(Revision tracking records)
[Start of Attachment]
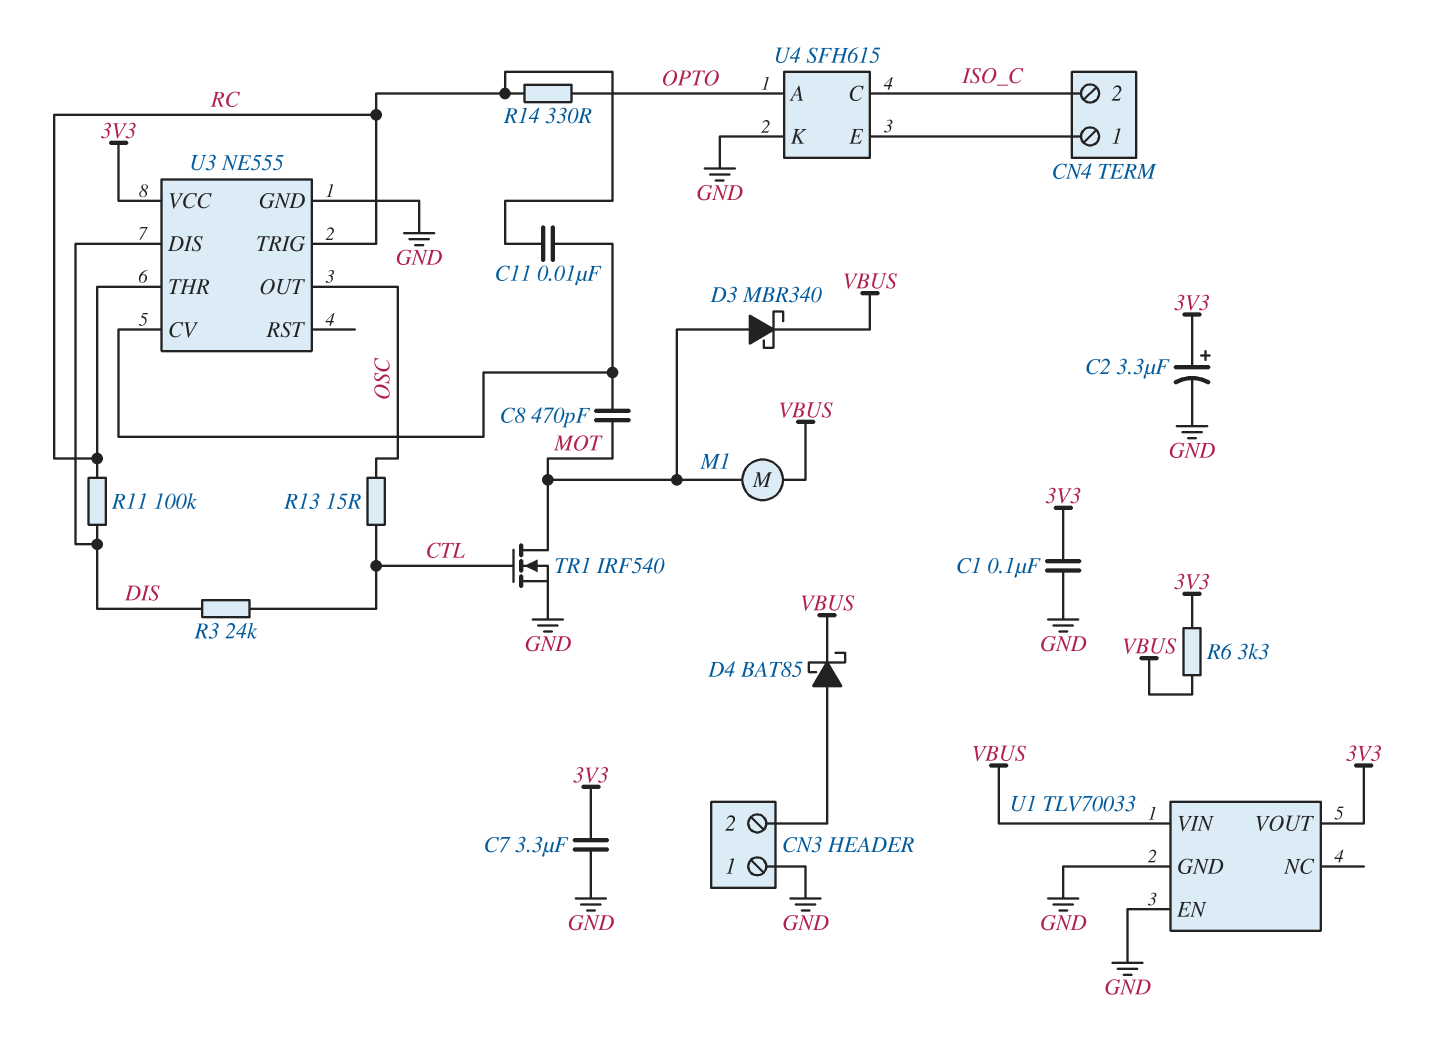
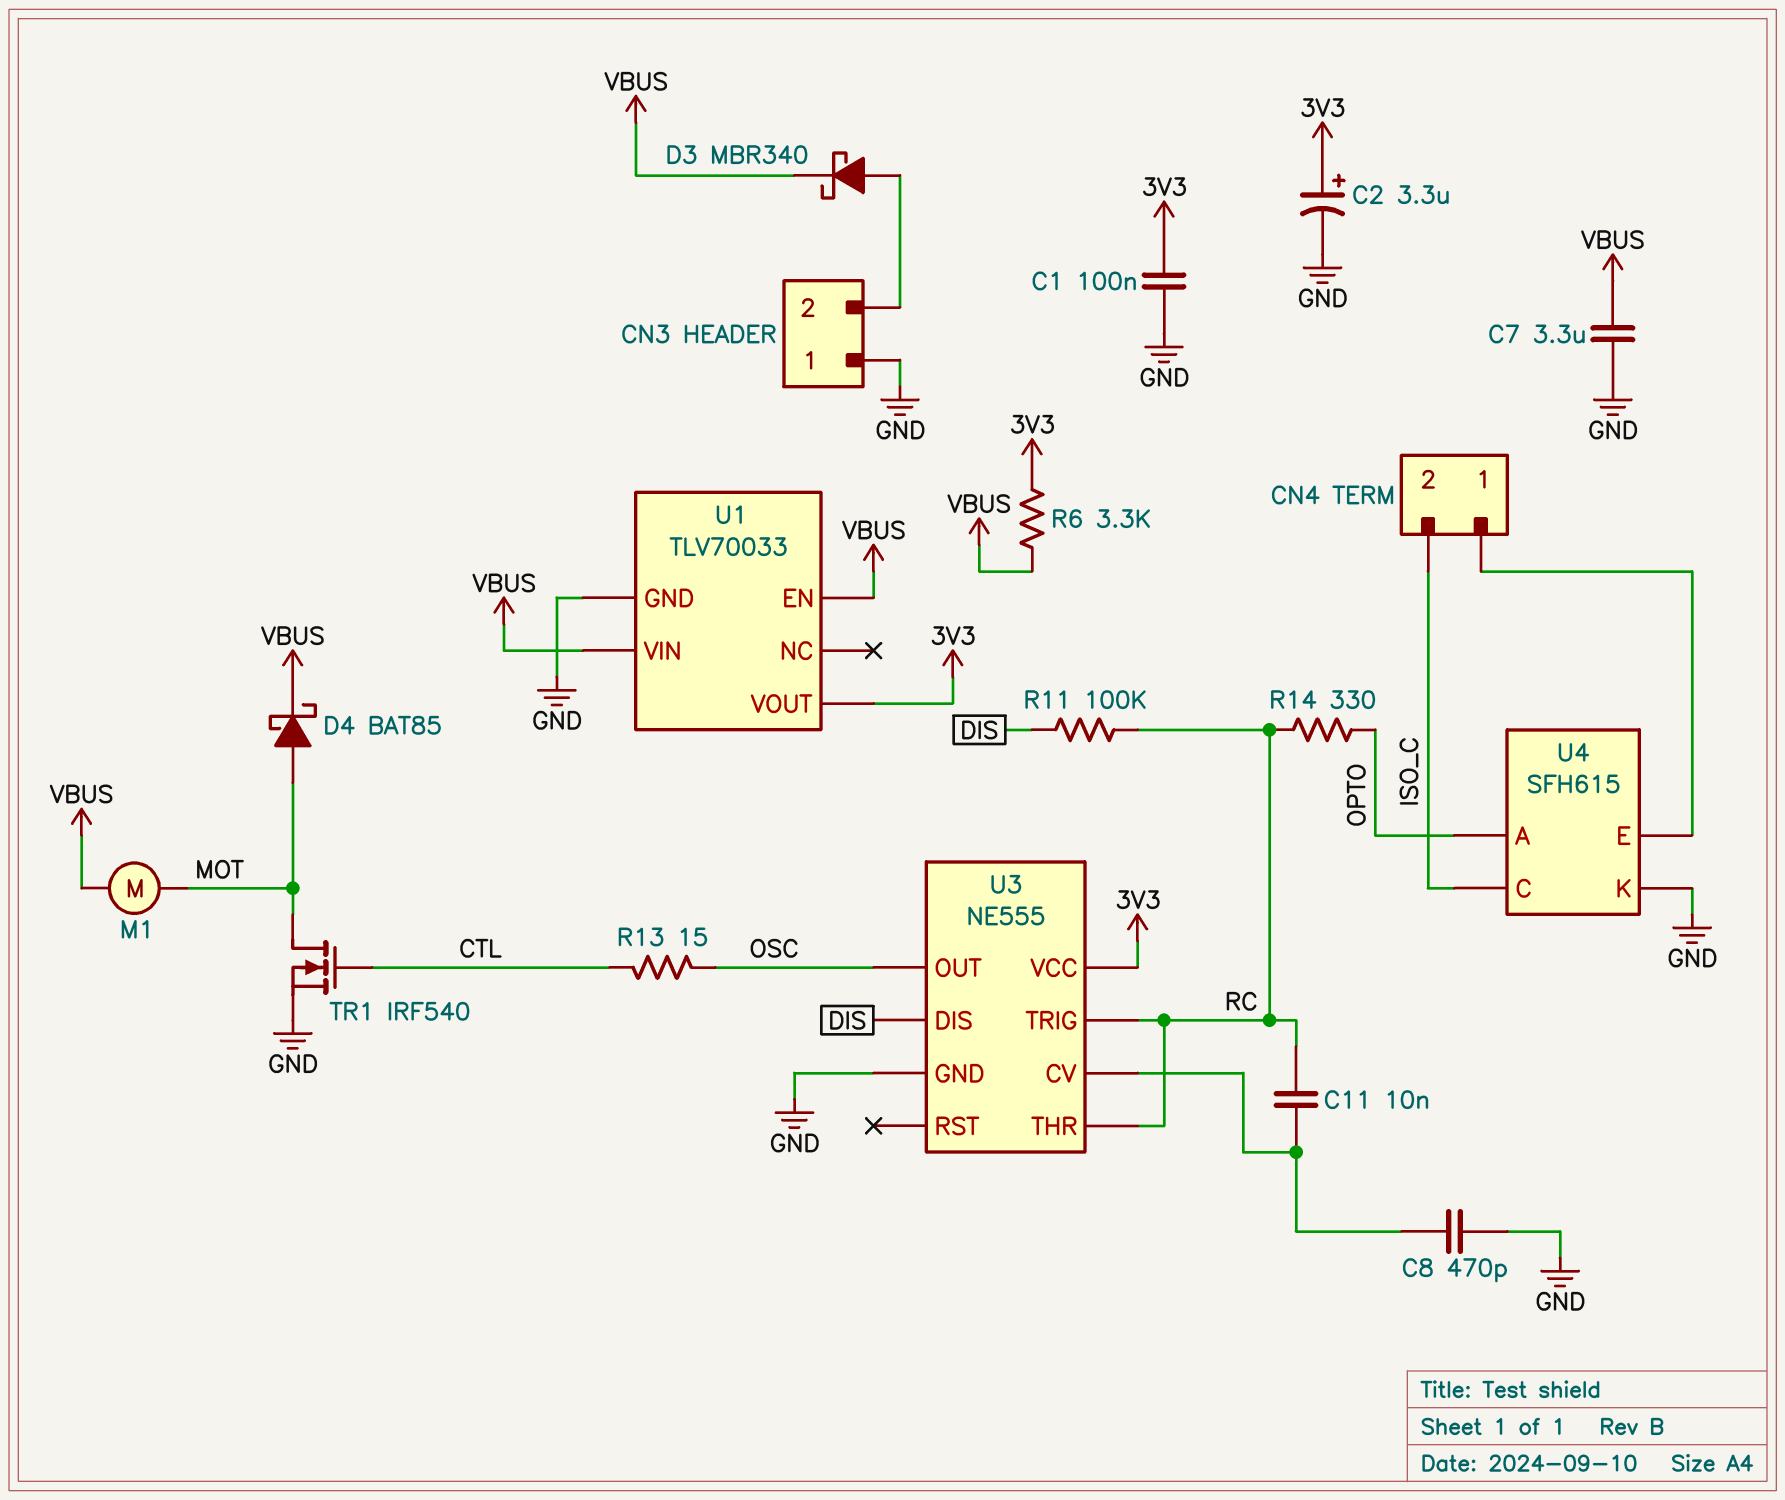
C7: 3.3uF (3V3, GND) -> 3.3uF (GND, VBUS)
C8: 470pF (MOT, U3/CV) -> 470pF (GND, U3/CV)
D3: schottky MBR340 (A MOT, K VBUS) -> schottky MBR340 (A CN3/2, K VBUS)
D4: schottky BAT85 (A CN3/2, K VBUS) -> schottky BAT85 (A MOT, K VBUS)
R3: 24k (CTL, DIS) -> none
U1 pin EN: GND -> VBUS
[End of Attachment]
What to produce
Examine the entries and report how many of their lines contain the string "VBUS", giving no more than the number.

Result for this task
4